## Task
Line count for "orange": give the number of lines in the records below that hold it, and nothing else.

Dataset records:
----------

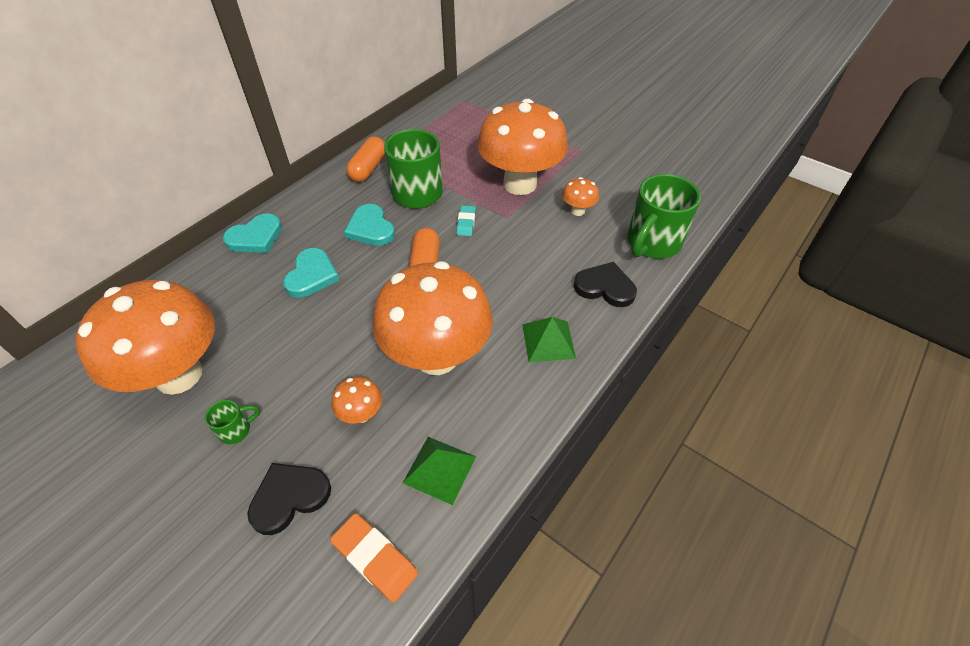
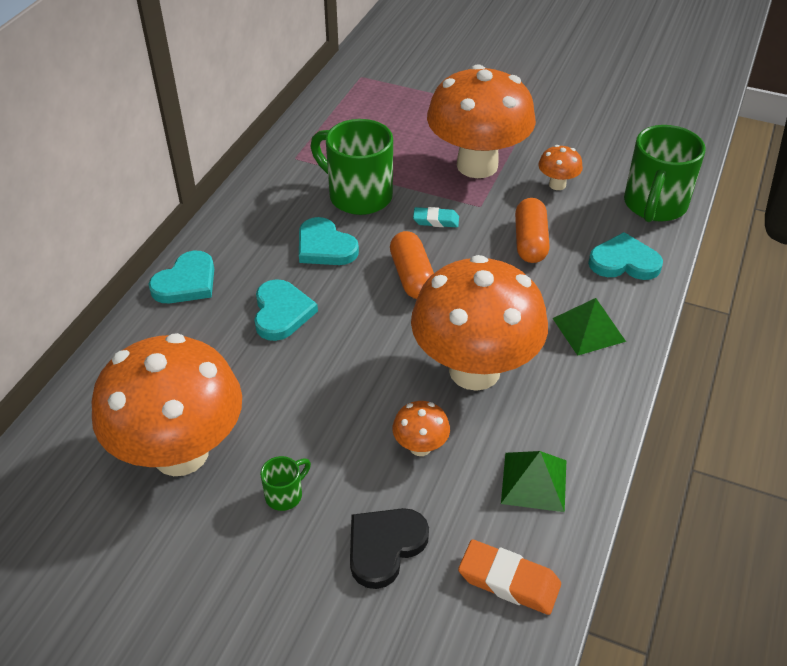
camera: 15 degrees left, 5 degrees down
(368, 168) = (284, 177): orange capsule -> orange capsule (530, 241)
(466, 223) = (436, 220): turquoise eraser -> turquoise eraser turned 75 degrees counterclockwise
(605, 287) = (624, 262): black heart -> turquoise heart

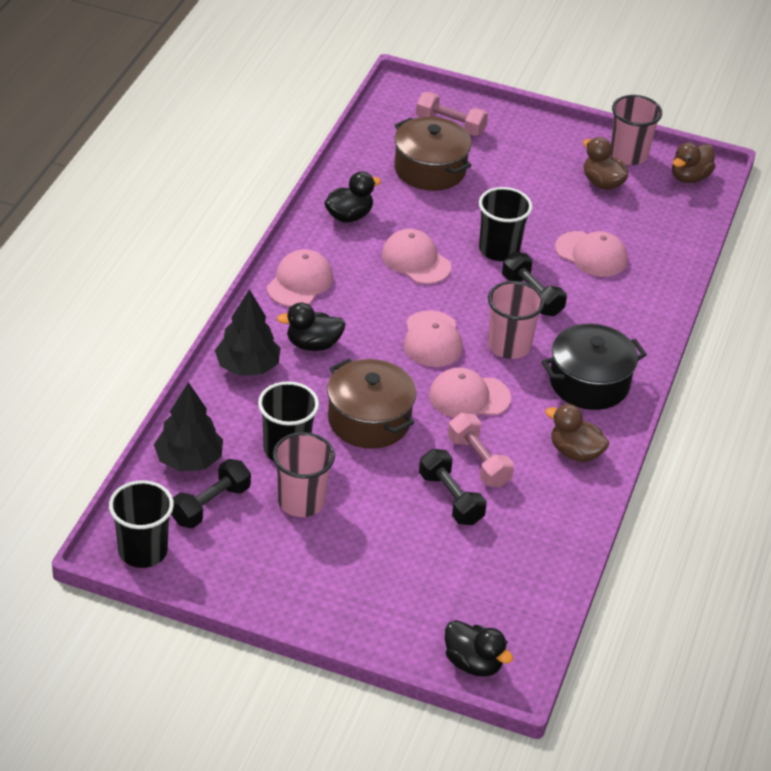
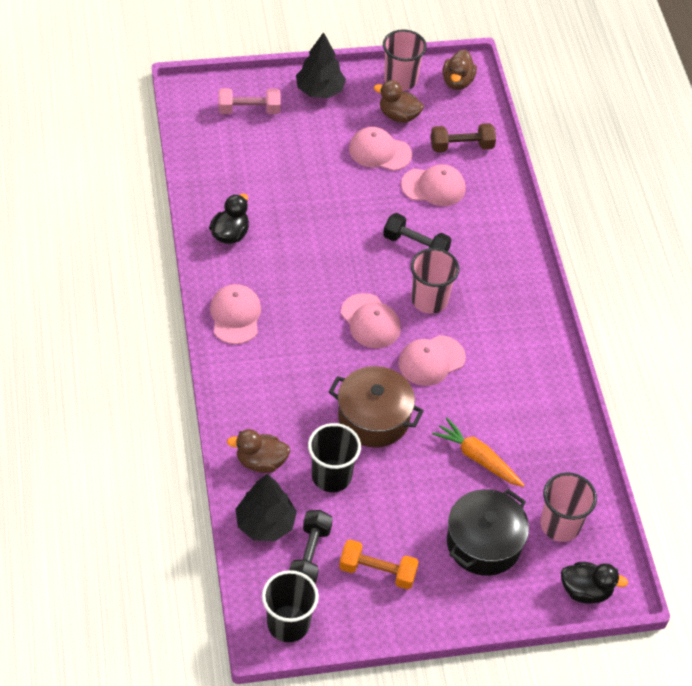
camera: 30 degrees left, 10 degrees up
(247, 367) = (250, 415): black tree -> black tree (320, 90)
(267, 548) = (377, 571): none -> orange dumbbell
(301, 501) = (374, 517): pink cup -> pink cup (560, 525)
(313, 344) = (285, 369): black duck -> none
(416, 260) = (309, 253): pink cap -> pink cap (379, 152)
(430, 169) = (262, 160): brown pot -> none
(450, 498) = (477, 458): black dumbbell -> orange carrot
(478, 461) = (476, 415): pink dumbbell -> none
(499, 250) = (364, 214): black cup -> none
(575, 452) = (536, 372): brown duck -> brown duck (261, 462)
(589, 383) = (507, 305): black pot -> black pot (483, 543)
(649, 232) = (461, 146): none -> brown dumbbell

----------

## Reply
3